# Description of the task
Give back the line containing "(475, 500) = (443, 213): white" along with every line after it, exactly, until the entries end.

# Exercise data
--*--

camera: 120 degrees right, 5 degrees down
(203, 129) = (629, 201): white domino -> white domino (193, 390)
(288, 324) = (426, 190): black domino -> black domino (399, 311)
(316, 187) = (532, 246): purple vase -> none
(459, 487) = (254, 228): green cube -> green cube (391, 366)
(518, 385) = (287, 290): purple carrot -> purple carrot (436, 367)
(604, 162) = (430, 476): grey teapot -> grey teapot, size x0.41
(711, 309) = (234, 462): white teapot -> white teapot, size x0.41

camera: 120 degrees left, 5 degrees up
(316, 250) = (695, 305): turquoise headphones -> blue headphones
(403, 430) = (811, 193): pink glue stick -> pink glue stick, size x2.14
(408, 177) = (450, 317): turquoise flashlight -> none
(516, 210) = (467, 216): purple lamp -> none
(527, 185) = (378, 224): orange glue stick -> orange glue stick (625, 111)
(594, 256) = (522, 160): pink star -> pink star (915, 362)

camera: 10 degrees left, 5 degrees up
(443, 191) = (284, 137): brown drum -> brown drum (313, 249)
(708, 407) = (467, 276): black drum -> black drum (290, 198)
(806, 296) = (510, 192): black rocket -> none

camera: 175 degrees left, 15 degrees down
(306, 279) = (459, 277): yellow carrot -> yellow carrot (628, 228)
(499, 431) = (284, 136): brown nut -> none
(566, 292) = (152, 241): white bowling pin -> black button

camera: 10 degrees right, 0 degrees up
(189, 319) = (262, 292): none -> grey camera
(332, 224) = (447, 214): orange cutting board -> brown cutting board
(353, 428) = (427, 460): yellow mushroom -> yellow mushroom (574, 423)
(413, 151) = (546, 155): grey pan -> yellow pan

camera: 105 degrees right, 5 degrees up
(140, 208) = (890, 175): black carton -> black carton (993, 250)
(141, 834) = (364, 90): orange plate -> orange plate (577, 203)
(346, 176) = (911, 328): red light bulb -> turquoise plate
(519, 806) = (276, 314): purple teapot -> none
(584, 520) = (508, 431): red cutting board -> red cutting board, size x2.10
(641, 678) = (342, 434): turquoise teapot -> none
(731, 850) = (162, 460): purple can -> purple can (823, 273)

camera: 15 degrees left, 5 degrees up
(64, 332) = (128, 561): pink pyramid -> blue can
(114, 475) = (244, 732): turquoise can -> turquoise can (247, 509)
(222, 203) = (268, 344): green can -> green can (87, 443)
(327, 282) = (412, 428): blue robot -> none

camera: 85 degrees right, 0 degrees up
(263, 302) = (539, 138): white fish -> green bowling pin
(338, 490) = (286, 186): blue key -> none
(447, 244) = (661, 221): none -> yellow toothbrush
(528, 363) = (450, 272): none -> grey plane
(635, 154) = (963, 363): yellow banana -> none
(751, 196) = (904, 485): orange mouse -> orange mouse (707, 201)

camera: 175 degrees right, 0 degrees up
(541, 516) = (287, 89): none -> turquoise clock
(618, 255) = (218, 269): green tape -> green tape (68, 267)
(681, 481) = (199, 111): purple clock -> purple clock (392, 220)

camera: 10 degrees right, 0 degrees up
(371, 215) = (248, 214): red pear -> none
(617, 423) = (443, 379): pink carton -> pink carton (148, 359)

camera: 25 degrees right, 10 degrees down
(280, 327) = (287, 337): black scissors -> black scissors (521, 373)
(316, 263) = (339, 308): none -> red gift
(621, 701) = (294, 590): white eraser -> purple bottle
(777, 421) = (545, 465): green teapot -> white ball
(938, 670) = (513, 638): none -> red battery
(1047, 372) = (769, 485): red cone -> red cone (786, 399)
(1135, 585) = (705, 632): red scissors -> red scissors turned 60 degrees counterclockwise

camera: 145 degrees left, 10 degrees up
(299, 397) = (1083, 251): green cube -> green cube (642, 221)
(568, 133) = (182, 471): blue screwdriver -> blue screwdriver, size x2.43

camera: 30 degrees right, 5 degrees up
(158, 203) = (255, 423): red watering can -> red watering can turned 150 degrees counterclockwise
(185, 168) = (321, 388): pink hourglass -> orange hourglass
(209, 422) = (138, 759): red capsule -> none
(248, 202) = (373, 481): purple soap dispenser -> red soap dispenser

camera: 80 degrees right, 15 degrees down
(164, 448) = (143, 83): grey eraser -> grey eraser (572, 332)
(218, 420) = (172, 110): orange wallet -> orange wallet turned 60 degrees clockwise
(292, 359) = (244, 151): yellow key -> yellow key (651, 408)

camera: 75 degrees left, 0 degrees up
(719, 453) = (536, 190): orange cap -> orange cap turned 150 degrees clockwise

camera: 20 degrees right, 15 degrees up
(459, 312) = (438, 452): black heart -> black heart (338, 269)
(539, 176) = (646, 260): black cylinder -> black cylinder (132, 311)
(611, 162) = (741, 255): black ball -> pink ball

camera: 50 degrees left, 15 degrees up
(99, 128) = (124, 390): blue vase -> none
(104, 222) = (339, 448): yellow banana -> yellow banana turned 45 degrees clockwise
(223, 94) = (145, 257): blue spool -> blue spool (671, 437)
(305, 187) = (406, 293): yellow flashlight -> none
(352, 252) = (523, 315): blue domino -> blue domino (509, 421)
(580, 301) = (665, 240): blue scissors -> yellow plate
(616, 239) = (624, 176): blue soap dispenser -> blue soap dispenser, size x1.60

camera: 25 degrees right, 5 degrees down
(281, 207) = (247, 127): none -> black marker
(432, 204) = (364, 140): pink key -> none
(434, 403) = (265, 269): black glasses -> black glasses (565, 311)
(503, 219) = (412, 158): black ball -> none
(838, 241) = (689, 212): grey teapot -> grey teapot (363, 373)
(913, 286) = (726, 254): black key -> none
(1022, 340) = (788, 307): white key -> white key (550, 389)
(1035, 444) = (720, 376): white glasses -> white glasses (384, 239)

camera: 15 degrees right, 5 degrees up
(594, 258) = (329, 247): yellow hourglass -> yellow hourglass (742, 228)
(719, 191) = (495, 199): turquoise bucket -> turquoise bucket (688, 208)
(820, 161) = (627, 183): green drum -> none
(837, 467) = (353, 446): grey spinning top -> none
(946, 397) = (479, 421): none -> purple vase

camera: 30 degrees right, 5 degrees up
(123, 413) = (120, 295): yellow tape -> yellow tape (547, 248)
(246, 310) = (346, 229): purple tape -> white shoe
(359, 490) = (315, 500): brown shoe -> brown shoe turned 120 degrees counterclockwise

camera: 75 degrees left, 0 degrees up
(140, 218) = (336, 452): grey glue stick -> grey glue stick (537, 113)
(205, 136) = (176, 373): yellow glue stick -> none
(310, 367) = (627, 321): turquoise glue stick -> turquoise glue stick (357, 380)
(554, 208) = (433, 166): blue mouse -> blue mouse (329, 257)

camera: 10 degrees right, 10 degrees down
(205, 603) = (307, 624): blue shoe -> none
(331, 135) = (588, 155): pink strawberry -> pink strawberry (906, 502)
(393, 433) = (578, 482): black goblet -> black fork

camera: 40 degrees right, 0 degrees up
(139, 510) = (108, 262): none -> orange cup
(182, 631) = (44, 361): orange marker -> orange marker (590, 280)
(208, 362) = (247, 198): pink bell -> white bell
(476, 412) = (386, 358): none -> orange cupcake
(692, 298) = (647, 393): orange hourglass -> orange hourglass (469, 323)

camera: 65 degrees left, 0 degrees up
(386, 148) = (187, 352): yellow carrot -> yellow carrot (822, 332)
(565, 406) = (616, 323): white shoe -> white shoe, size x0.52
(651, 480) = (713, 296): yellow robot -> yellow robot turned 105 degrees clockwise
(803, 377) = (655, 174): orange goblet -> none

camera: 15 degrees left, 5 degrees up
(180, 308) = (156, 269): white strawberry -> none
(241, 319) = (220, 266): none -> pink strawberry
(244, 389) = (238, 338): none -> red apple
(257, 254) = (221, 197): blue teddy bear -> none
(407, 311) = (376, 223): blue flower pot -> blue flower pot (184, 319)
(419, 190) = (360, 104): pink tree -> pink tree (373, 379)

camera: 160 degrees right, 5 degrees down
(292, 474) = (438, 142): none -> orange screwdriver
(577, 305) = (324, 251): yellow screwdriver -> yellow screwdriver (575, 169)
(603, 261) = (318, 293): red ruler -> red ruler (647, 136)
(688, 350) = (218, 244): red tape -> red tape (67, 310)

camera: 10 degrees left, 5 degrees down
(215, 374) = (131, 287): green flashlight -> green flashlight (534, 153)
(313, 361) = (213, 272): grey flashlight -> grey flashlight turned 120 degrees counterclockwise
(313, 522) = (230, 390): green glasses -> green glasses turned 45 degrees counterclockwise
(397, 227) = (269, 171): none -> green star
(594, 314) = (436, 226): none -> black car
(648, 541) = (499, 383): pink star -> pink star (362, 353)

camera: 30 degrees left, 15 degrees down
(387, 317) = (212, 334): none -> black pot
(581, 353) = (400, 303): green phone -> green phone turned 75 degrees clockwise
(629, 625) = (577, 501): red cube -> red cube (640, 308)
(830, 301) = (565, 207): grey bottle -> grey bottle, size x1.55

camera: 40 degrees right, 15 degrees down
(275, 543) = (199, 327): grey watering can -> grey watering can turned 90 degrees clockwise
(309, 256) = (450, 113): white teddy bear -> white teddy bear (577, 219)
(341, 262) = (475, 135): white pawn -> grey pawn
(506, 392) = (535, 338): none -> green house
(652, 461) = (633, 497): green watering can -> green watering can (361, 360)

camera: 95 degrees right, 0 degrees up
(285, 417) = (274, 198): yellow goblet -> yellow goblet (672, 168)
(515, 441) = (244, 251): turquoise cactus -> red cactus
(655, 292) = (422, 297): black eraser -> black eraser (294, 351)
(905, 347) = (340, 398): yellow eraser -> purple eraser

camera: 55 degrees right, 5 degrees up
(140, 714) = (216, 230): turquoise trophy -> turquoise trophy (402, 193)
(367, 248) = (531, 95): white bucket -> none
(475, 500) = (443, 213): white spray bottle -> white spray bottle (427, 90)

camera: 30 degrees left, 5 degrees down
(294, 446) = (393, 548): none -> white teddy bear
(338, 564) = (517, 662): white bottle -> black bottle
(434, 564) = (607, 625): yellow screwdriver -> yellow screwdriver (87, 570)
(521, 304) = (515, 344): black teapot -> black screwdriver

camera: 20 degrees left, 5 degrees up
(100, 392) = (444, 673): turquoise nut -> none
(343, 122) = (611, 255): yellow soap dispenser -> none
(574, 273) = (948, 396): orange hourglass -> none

--*--

# Answer for the task
(475, 500) = (443, 213): white spray bottle -> white spray bottle (427, 90)

camera: 30 degrees left, 5 degrees down
(294, 446) = (393, 548): none -> white teddy bear
(338, 564) = (517, 662): white bottle -> black bottle
(434, 564) = (607, 625): yellow screwdriver -> yellow screwdriver (87, 570)
(521, 304) = (515, 344): black teapot -> black screwdriver

camera: 20 degrees left, 5 degrees up
(100, 392) = (444, 673): turquoise nut -> none
(343, 122) = (611, 255): yellow soap dispenser -> none
(574, 273) = (948, 396): orange hourglass -> none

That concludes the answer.